- [RECORDS PROVIDED]

☆ ☆ ☆ ☆

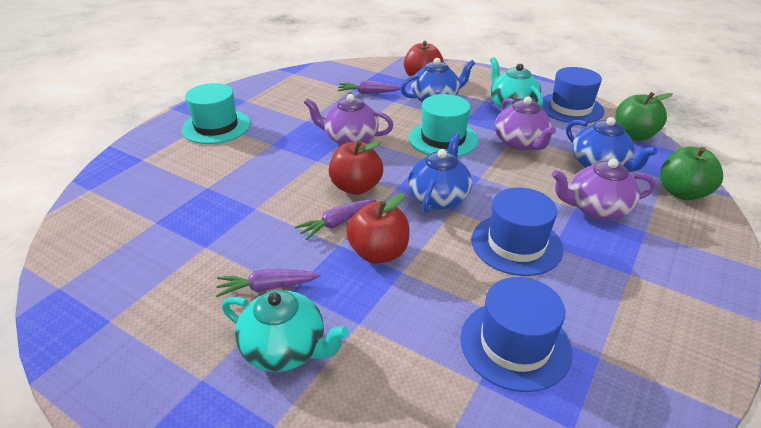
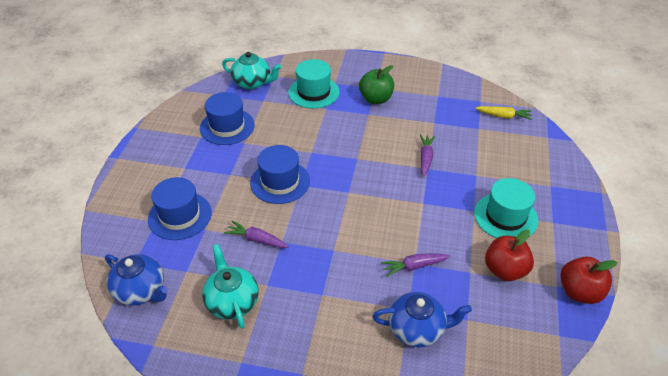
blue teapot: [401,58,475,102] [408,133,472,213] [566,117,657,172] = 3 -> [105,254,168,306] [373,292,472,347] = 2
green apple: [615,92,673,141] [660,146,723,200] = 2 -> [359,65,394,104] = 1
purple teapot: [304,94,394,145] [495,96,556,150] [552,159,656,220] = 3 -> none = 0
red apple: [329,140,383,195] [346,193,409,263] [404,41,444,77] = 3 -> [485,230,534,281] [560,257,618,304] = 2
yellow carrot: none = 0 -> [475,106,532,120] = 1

☆ ☆ ☆ ☆

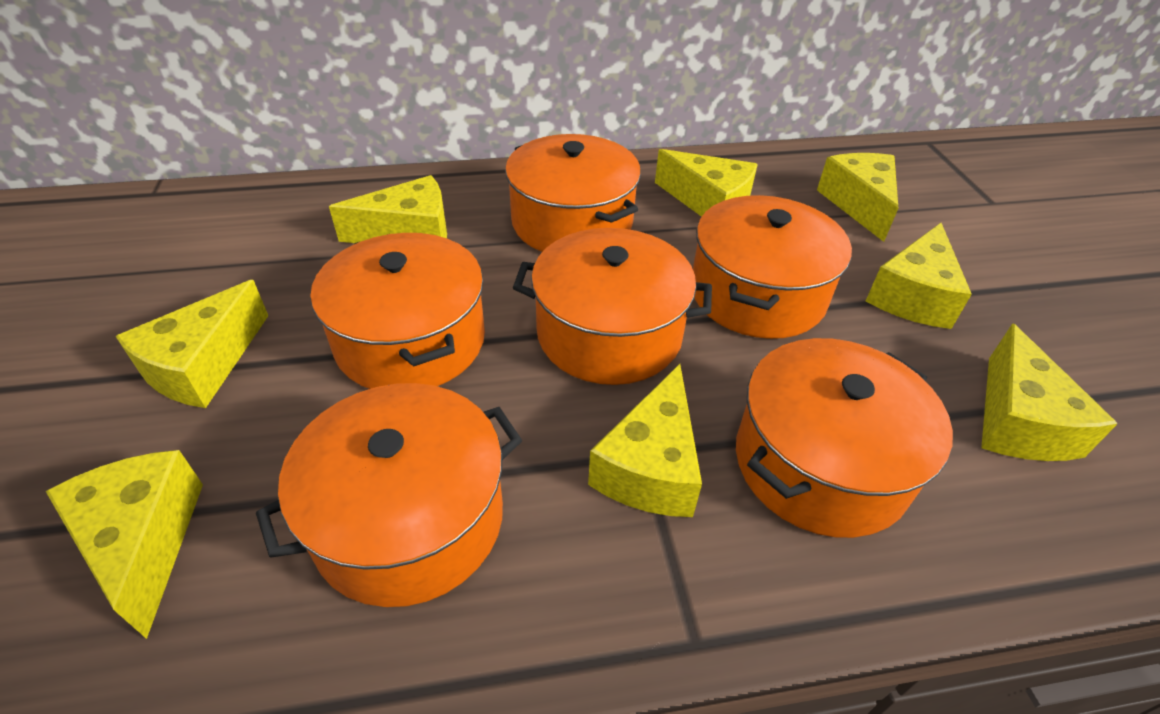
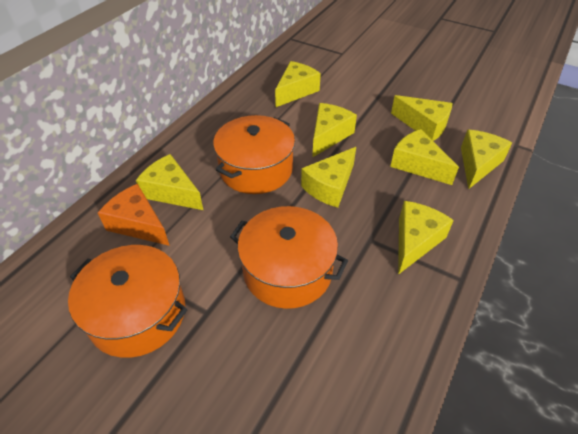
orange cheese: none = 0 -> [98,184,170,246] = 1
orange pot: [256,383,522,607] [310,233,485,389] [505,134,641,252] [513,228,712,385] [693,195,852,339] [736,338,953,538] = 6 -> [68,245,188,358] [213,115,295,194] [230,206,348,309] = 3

☆ ☆ ☆ ☆

- [BRIEF] Which lines of the data above contain the string "orange"? Copy each of them.

- [FINISHED TASK]
orange cheese: none = 0 -> [98,184,170,246] = 1
orange pot: [256,383,522,607] [310,233,485,389] [505,134,641,252] [513,228,712,385] [693,195,852,339] [736,338,953,538] = 6 -> [68,245,188,358] [213,115,295,194] [230,206,348,309] = 3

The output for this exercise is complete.